Instructions for the task: Would you copy out exactly the lines of the listing below, beginning with the one that contains "orange stacking toy: 2 -> 5" and ending with the last?

Exercise materials:
────────
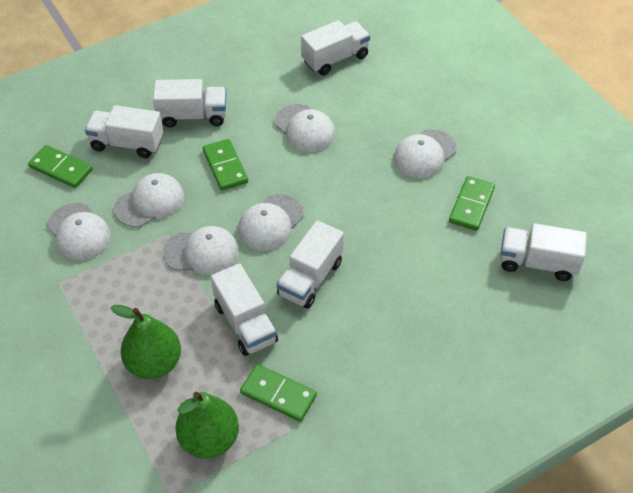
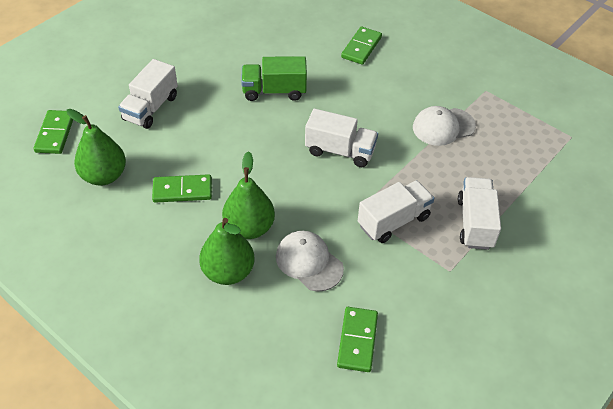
green pear: 2 -> 3
green truck: 0 -> 1
white cap: 6 -> 2
white truck: 6 -> 4

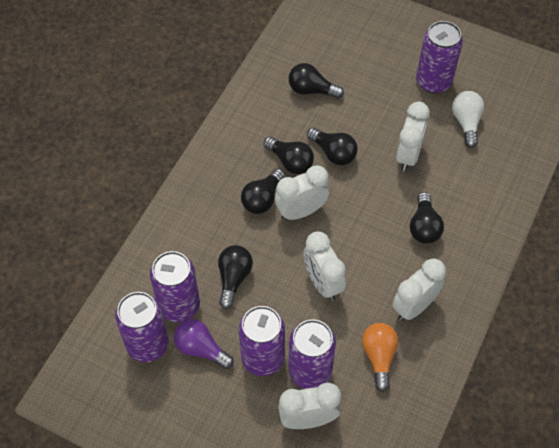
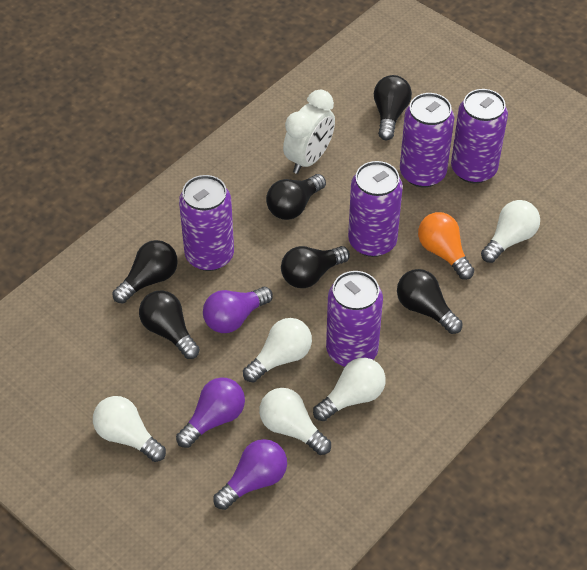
purple light bulb: 1 -> 3
white clock: 5 -> 1
white light bulb: 1 -> 5

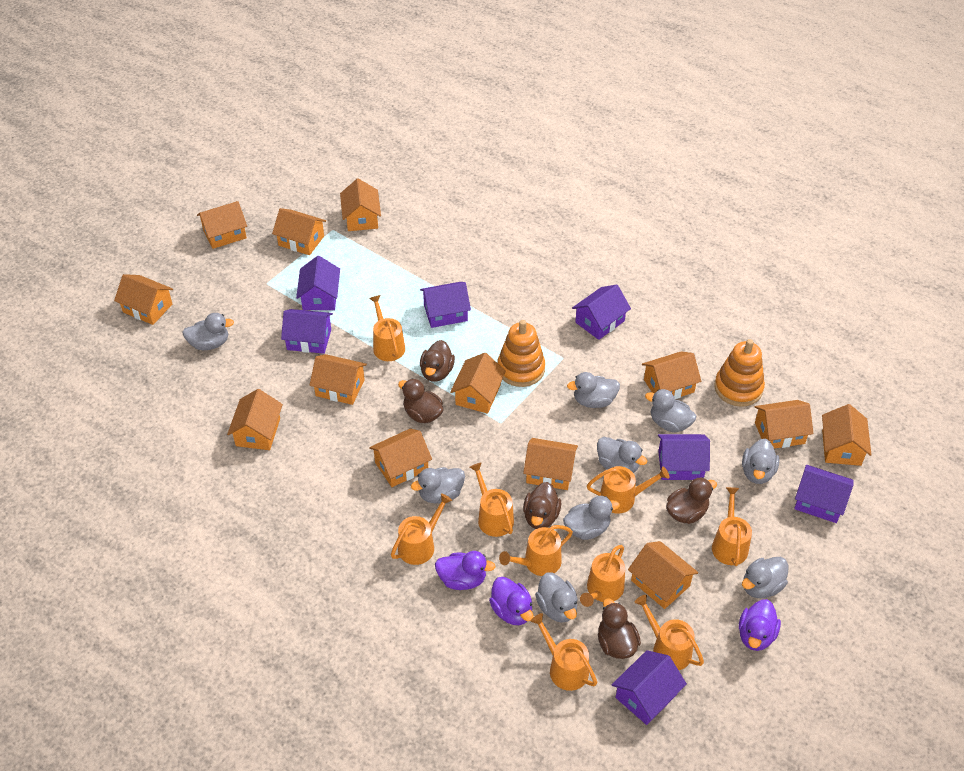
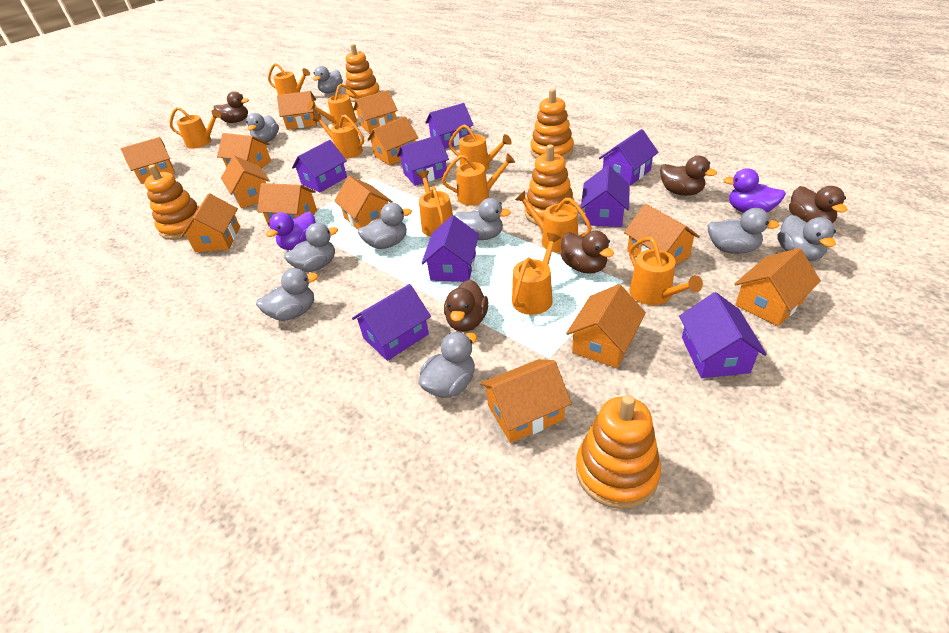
orange stacking toy: 2 -> 5
orange watering can: 9 -> 10
purple duck: 3 -> 2
purple house: 7 -> 8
────────
Exercise output:
orange stacking toy: 2 -> 5
orange watering can: 9 -> 10
purple duck: 3 -> 2
purple house: 7 -> 8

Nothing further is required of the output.